• [Assigned task]:
Give back all of the data exactly as it appears here.

• [Given data]:
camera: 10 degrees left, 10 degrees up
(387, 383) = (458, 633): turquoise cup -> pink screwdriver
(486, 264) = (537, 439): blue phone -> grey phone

• [Written answer]:
camera: 10 degrees left, 10 degrees up
(387, 383) = (458, 633): turquoise cup -> pink screwdriver
(486, 264) = (537, 439): blue phone -> grey phone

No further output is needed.